[Before-and-after change records]

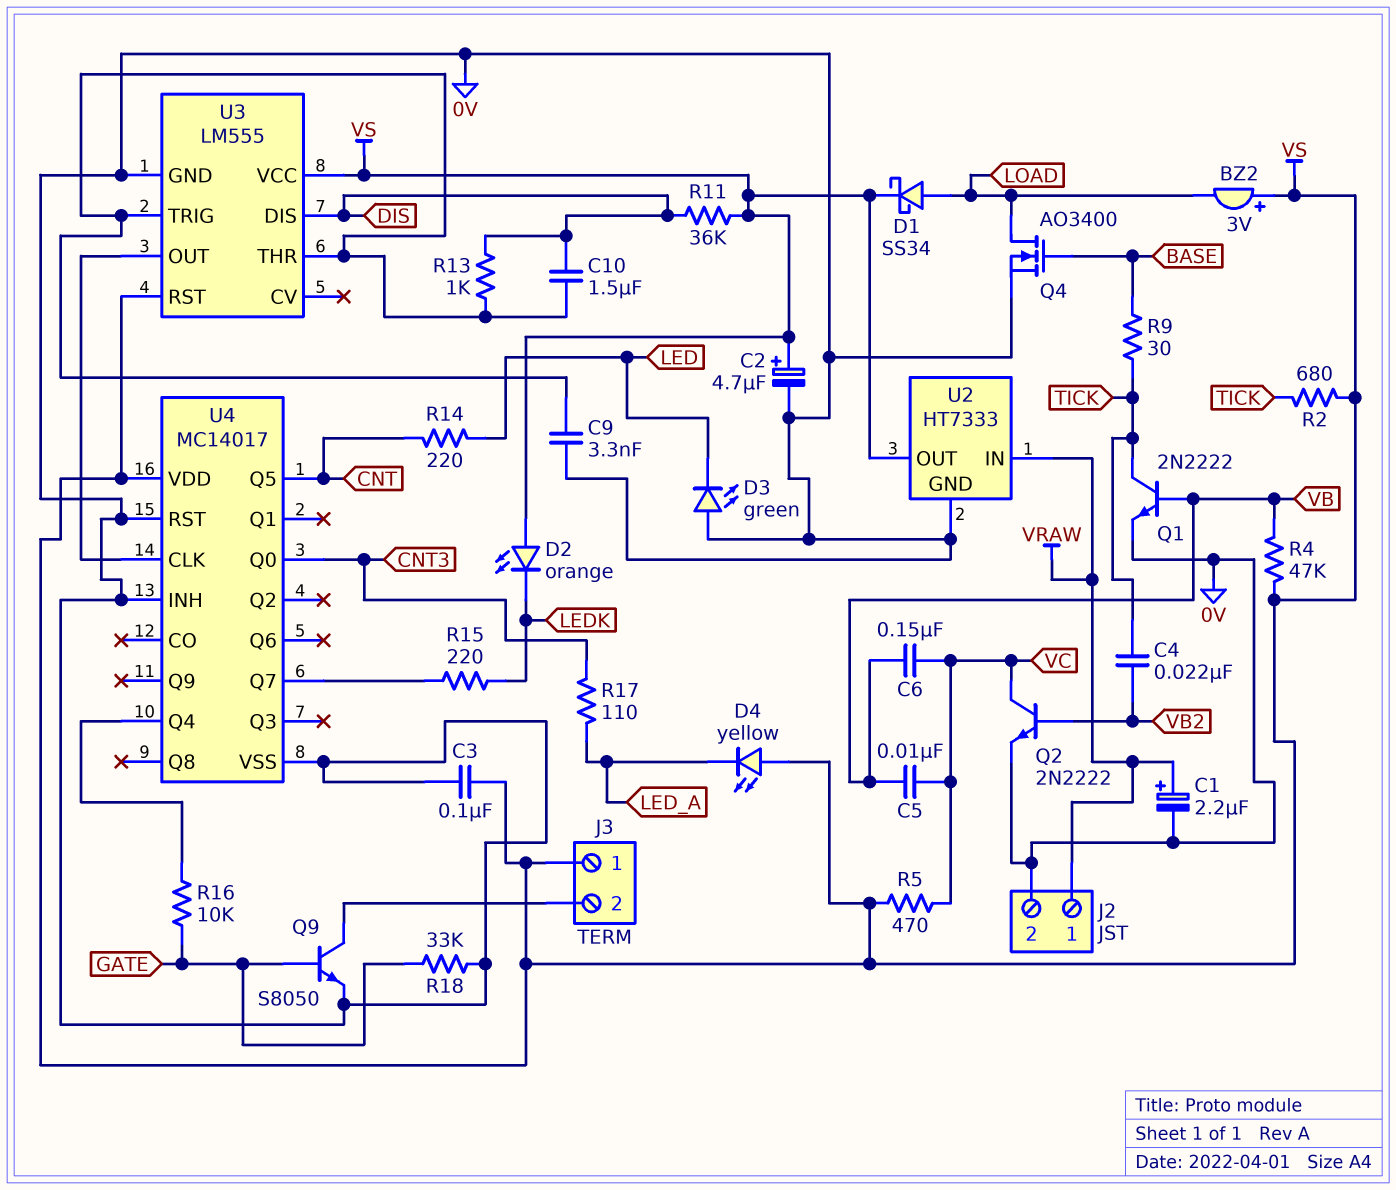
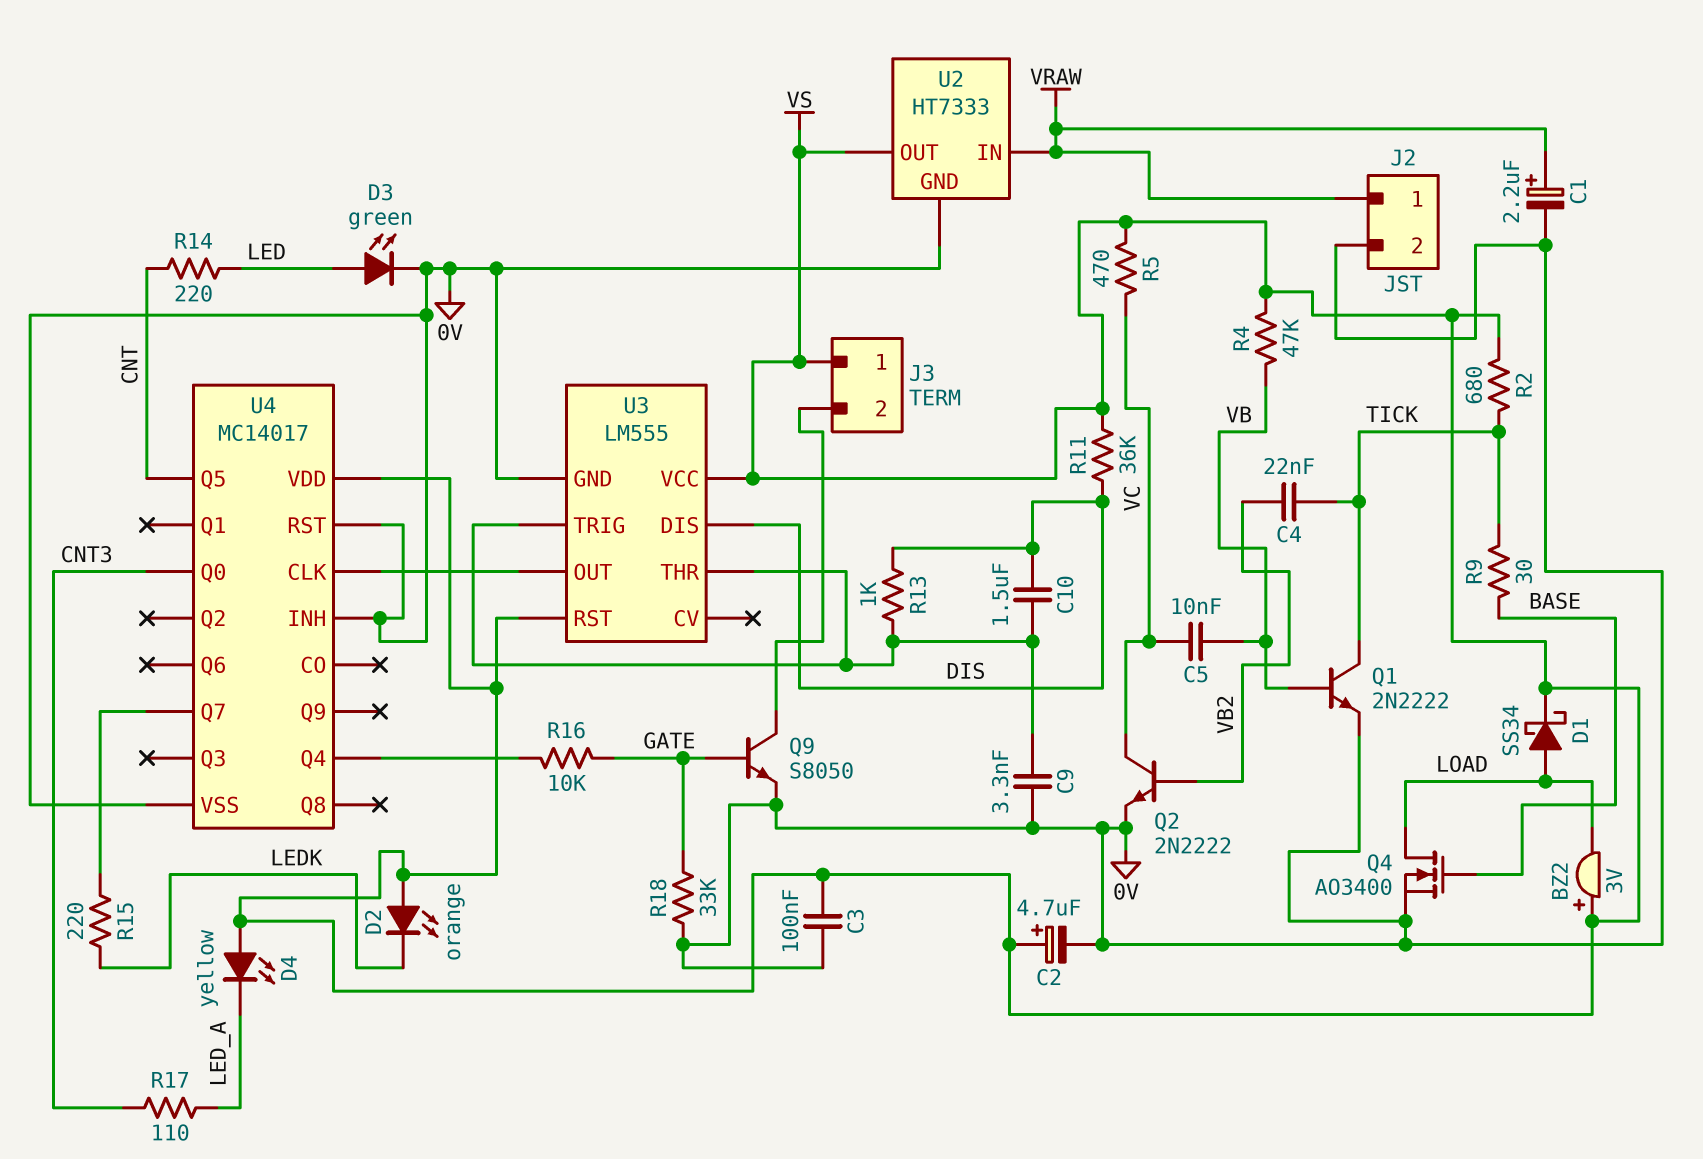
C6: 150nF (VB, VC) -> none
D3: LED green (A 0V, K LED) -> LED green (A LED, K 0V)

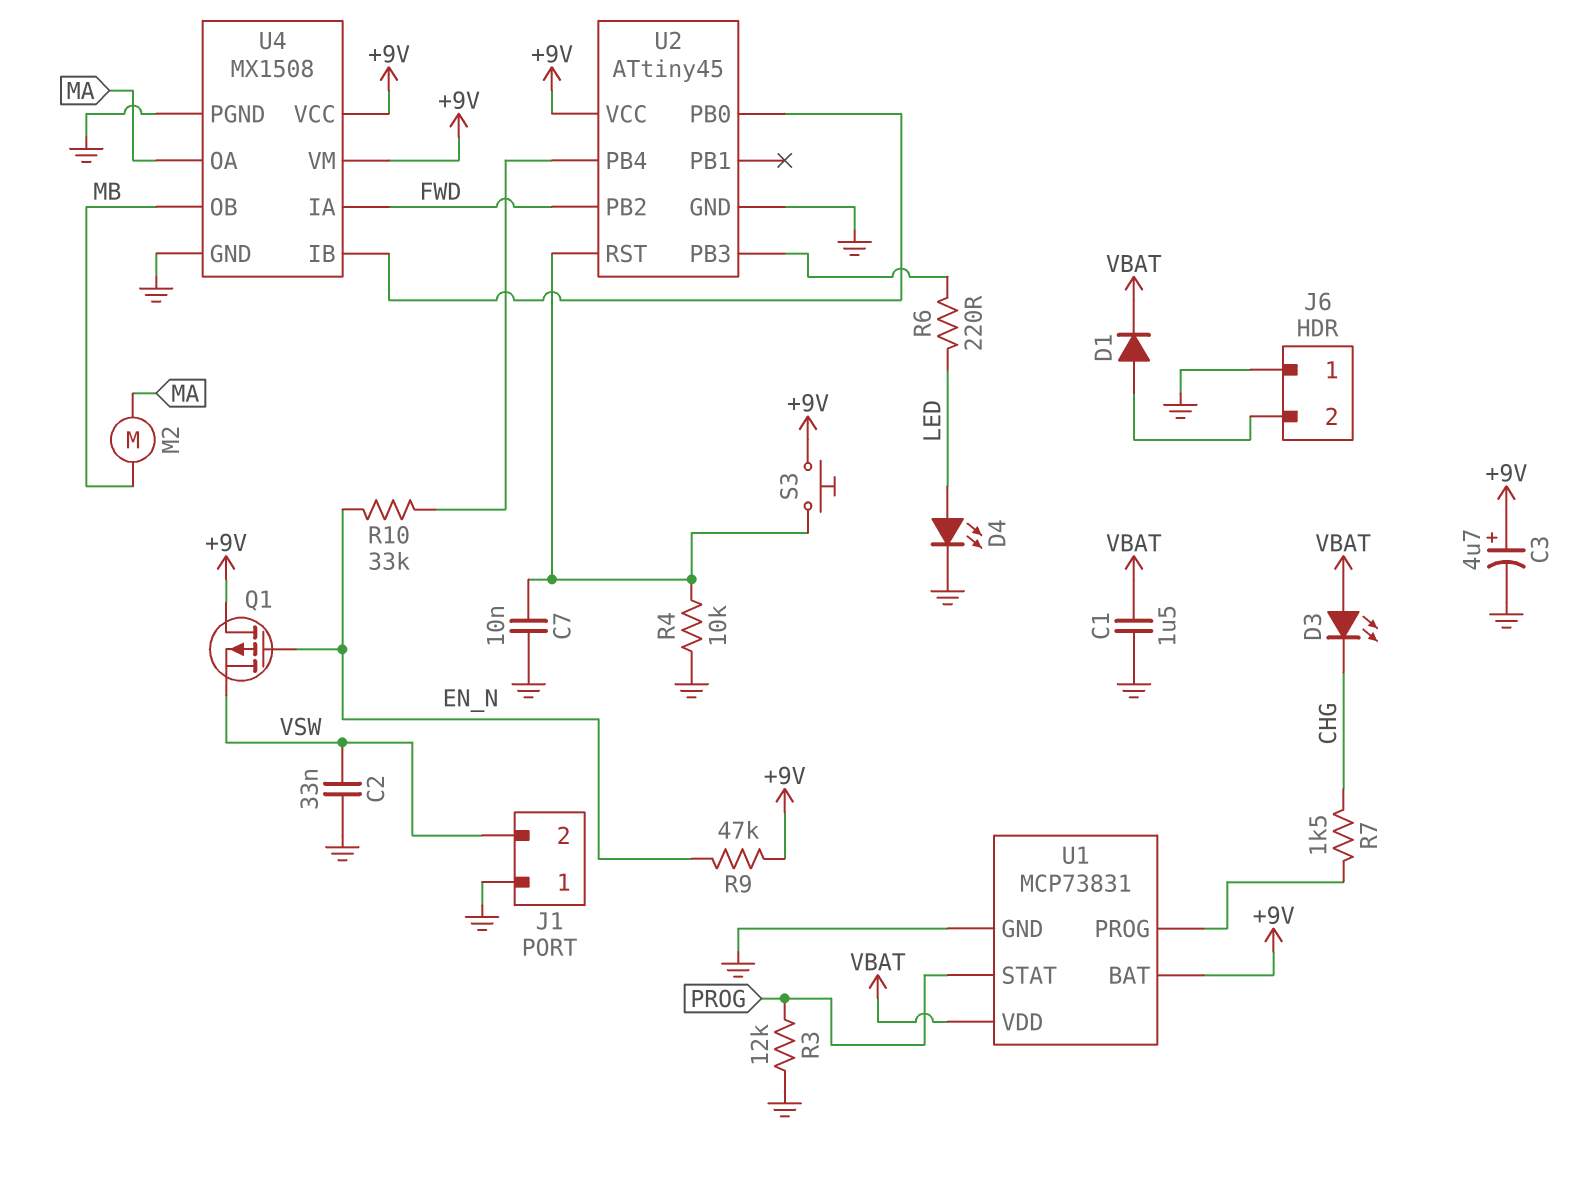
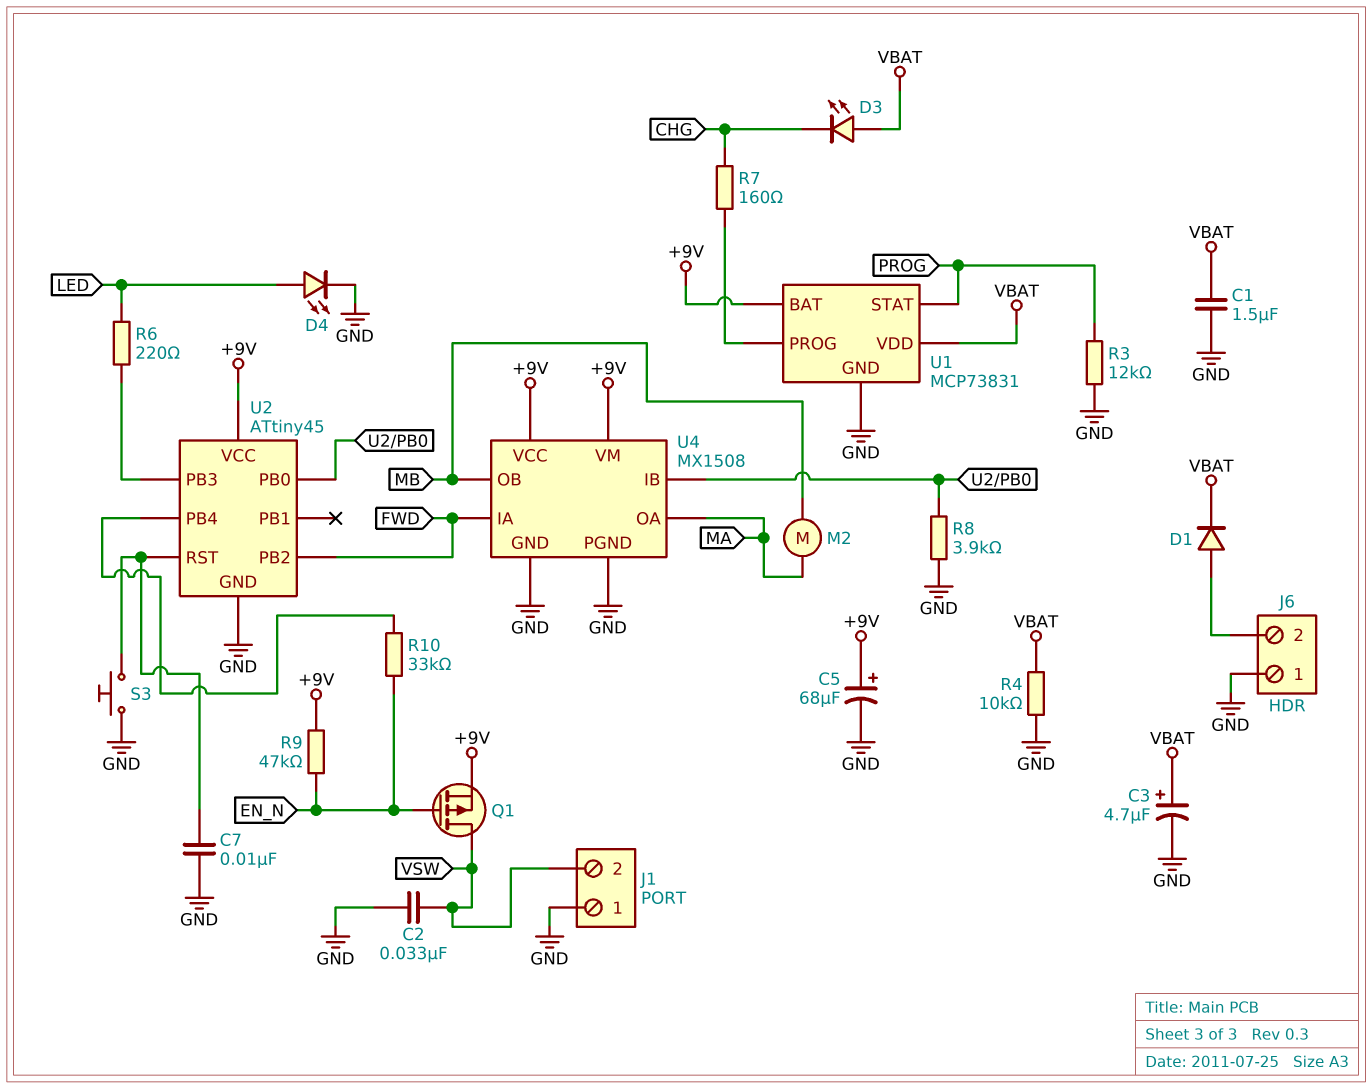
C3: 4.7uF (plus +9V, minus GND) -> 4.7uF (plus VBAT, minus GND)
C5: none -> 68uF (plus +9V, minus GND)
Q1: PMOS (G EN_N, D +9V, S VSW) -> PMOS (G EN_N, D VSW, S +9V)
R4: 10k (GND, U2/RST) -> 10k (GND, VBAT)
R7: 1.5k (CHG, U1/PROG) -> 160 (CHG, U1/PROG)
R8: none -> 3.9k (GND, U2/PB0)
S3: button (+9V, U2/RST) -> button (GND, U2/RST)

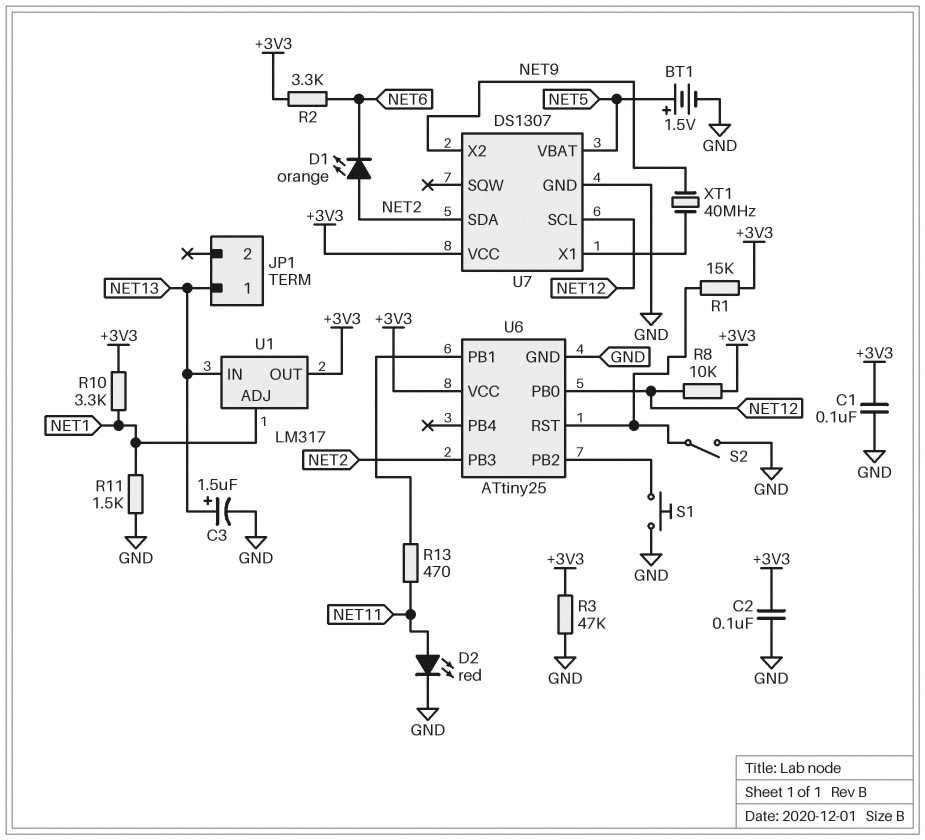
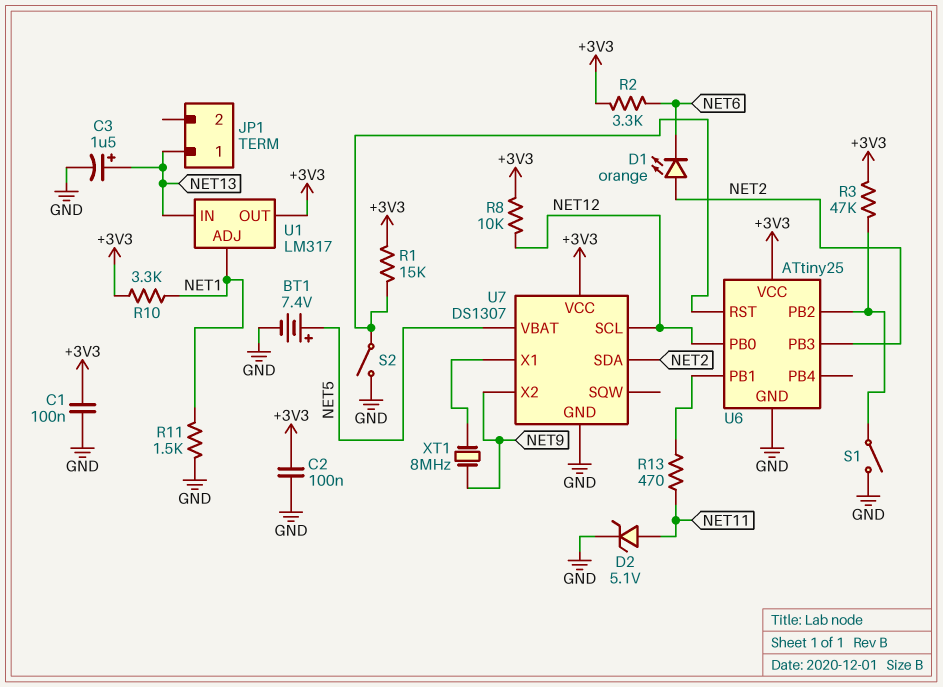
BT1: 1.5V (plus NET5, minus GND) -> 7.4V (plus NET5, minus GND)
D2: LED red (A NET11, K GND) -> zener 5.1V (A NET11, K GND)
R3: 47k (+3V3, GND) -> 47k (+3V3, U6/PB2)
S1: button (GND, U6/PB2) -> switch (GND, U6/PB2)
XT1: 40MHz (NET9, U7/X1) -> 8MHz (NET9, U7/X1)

Task prompt:
Pictures stay out; reproduce every line of the records exactly.

Answer to this task:
C6: 150nF (VB, VC) -> none
D3: LED green (A 0V, K LED) -> LED green (A LED, K 0V)

C3: 4.7uF (plus +9V, minus GND) -> 4.7uF (plus VBAT, minus GND)
C5: none -> 68uF (plus +9V, minus GND)
Q1: PMOS (G EN_N, D +9V, S VSW) -> PMOS (G EN_N, D VSW, S +9V)
R4: 10k (GND, U2/RST) -> 10k (GND, VBAT)
R7: 1.5k (CHG, U1/PROG) -> 160 (CHG, U1/PROG)
R8: none -> 3.9k (GND, U2/PB0)
S3: button (+9V, U2/RST) -> button (GND, U2/RST)

BT1: 1.5V (plus NET5, minus GND) -> 7.4V (plus NET5, minus GND)
D2: LED red (A NET11, K GND) -> zener 5.1V (A NET11, K GND)
R3: 47k (+3V3, GND) -> 47k (+3V3, U6/PB2)
S1: button (GND, U6/PB2) -> switch (GND, U6/PB2)
XT1: 40MHz (NET9, U7/X1) -> 8MHz (NET9, U7/X1)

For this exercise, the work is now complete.